SHORT EXERCISE
Starting at the line below that contains "masks as SVG.", print each line through the end of the records exactly as it appears.

(Stored records)
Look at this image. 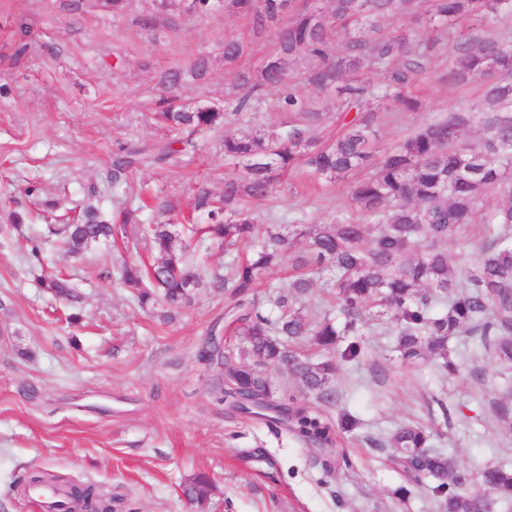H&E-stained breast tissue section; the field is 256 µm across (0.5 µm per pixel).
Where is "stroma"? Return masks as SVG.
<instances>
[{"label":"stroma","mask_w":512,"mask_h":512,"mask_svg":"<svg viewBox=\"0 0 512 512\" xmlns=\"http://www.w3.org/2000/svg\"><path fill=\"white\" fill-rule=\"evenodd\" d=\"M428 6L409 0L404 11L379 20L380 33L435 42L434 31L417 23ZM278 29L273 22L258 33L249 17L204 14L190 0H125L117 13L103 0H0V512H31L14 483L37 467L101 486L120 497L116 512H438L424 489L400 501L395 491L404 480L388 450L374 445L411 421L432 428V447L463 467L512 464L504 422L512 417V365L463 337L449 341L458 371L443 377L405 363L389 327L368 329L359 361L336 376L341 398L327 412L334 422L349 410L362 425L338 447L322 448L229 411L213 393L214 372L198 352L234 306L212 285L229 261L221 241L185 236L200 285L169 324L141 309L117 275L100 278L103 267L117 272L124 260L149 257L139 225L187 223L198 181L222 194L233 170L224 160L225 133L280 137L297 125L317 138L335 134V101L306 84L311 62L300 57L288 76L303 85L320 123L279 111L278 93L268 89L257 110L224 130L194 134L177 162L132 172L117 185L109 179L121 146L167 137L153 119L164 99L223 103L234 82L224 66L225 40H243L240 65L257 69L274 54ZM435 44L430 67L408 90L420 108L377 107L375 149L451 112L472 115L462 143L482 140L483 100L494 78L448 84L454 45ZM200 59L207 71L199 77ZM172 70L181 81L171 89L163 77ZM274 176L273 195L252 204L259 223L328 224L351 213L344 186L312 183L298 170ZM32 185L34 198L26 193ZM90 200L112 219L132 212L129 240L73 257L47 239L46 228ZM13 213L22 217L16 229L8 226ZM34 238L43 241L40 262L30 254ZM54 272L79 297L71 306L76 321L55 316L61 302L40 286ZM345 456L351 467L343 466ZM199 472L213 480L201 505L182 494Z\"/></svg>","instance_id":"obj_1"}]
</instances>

FINAL RESULT
Where is "stroma"? Return masks as SVG.
<instances>
[{"label":"stroma","mask_w":512,"mask_h":512,"mask_svg":"<svg viewBox=\"0 0 512 512\" xmlns=\"http://www.w3.org/2000/svg\"><path fill=\"white\" fill-rule=\"evenodd\" d=\"M428 6L409 0L404 11L379 20L380 33L435 42L434 31L417 23ZM278 29L273 22L258 33L249 17L204 14L190 0H125L117 13L103 0H0V512H31L14 483L37 467L101 486L120 497L116 512H438L424 489L400 501L395 491L404 480L388 450L374 445L411 421L432 428V447L463 467L512 464L504 422L512 417V365L463 337L449 341L458 371L443 377L405 363L389 327L368 329L359 361L336 376L341 398L327 412L334 422L349 410L362 425L338 447L322 448L229 411L213 393L214 372L198 352L234 306L212 285L229 261L221 241L185 236L200 285L169 324L141 309L117 275L100 278L103 267L117 272L124 260L149 257L139 225L187 223L198 181L222 194L233 170L224 160L225 133L280 137L297 125L317 138L335 134V101L306 84L311 62L300 57L288 76L303 85L320 123L279 111L278 93L268 89L257 110L224 130L194 134L177 162L132 172L117 185L109 179L121 146L167 137L153 119L164 99L223 103L234 82L224 66L225 40H243L240 65L257 69L274 54ZM435 44L430 67L408 90L420 108L377 107L375 149L451 112L472 115L462 143L482 140L483 100L494 78L448 84L454 45ZM200 59L207 71L199 77ZM172 70L181 81L171 89L163 77ZM274 176L273 195L252 204L259 223L328 224L351 213L344 186L312 183L298 170ZM32 185L34 198L26 193ZM90 200L112 219L132 212L129 240L73 257L47 239L46 228ZM13 213L22 217L16 229L8 226ZM34 238L43 241L40 262L30 254ZM54 272L79 297L71 306L76 321L55 316L61 302L40 286ZM345 456L351 467L343 466ZM199 472L213 480L201 505L182 494Z\"/></svg>","instance_id":"obj_1"}]
</instances>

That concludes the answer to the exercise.